### GIVEN DATA
--*--
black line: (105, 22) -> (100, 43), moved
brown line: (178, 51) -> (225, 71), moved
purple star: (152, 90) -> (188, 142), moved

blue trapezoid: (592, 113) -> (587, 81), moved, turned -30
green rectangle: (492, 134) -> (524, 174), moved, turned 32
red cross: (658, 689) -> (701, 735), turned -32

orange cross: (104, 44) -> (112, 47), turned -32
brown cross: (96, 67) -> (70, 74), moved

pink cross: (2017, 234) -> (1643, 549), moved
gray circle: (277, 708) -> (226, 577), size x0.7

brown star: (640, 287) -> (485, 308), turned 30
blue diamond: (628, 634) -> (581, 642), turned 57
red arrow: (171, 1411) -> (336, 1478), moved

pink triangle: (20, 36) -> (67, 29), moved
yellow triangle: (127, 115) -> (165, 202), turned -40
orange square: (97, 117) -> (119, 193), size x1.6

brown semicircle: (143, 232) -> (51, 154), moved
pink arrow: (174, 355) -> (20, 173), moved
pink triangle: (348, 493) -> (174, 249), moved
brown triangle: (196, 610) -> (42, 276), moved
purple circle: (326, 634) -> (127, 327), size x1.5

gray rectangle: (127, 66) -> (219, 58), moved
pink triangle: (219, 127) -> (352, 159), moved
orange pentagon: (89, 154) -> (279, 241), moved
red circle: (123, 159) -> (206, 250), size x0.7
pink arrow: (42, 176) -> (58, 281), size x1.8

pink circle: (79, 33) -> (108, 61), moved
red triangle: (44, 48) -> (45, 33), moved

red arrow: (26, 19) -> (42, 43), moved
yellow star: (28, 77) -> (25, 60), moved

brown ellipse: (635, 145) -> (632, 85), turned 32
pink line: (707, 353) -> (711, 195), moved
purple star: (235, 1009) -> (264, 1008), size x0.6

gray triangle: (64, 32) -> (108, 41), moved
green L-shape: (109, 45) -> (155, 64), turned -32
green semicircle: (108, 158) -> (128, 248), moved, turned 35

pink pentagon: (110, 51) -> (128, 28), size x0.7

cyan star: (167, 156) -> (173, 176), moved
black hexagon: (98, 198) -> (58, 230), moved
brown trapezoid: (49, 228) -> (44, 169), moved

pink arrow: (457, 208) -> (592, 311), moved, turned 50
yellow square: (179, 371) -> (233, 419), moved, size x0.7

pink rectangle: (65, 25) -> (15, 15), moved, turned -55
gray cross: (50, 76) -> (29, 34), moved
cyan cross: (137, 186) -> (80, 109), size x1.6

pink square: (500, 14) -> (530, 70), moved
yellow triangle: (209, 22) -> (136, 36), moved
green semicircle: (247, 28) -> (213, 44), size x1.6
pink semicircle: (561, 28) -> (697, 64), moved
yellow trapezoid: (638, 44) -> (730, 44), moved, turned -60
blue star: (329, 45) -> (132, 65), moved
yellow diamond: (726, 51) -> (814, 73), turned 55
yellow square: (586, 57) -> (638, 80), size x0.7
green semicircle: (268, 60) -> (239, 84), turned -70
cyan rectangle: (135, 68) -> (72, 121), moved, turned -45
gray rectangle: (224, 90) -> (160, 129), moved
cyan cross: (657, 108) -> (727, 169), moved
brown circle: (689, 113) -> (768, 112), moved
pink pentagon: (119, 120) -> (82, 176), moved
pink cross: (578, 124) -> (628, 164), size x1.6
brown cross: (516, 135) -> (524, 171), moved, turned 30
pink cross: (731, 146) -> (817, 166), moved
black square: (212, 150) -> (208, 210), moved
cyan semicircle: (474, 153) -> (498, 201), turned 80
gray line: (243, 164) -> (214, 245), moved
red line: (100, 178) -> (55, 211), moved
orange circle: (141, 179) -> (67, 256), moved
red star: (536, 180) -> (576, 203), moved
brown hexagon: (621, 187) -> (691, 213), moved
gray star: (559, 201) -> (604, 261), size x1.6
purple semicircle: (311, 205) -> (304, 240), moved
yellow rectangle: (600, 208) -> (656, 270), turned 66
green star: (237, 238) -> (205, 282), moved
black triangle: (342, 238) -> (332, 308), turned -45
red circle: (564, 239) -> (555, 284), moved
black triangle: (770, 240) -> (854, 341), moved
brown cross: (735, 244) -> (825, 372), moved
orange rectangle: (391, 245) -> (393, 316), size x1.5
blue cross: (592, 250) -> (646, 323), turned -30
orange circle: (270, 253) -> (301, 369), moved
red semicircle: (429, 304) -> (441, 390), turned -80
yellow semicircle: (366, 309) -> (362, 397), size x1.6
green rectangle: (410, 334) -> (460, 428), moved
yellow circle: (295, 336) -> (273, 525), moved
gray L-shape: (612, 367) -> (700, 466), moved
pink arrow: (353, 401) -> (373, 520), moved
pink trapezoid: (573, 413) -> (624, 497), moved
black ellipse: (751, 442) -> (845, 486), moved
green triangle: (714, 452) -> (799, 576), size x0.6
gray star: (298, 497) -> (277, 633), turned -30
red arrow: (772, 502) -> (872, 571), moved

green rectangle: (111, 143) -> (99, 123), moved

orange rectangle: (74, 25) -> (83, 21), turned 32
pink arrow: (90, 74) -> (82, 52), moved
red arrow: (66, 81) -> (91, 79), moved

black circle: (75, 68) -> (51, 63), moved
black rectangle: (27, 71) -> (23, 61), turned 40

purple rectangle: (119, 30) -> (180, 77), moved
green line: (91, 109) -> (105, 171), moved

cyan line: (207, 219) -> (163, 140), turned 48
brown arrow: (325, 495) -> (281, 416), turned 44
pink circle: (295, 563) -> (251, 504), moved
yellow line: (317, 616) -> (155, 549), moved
--*--
### DESCRIPTION OF THE TASK
Everything above from the line containing "pink cross: (731, 146) -> (817, 166), moved" through the line containing "gray star: (559, 201)" must be copied exactly. Nothing outside that range belongs in the answer.

### COMPLETED EXERCISE
pink cross: (731, 146) -> (817, 166), moved
black square: (212, 150) -> (208, 210), moved
cyan semicircle: (474, 153) -> (498, 201), turned 80
gray line: (243, 164) -> (214, 245), moved
red line: (100, 178) -> (55, 211), moved
orange circle: (141, 179) -> (67, 256), moved
red star: (536, 180) -> (576, 203), moved
brown hexagon: (621, 187) -> (691, 213), moved
gray star: (559, 201) -> (604, 261), size x1.6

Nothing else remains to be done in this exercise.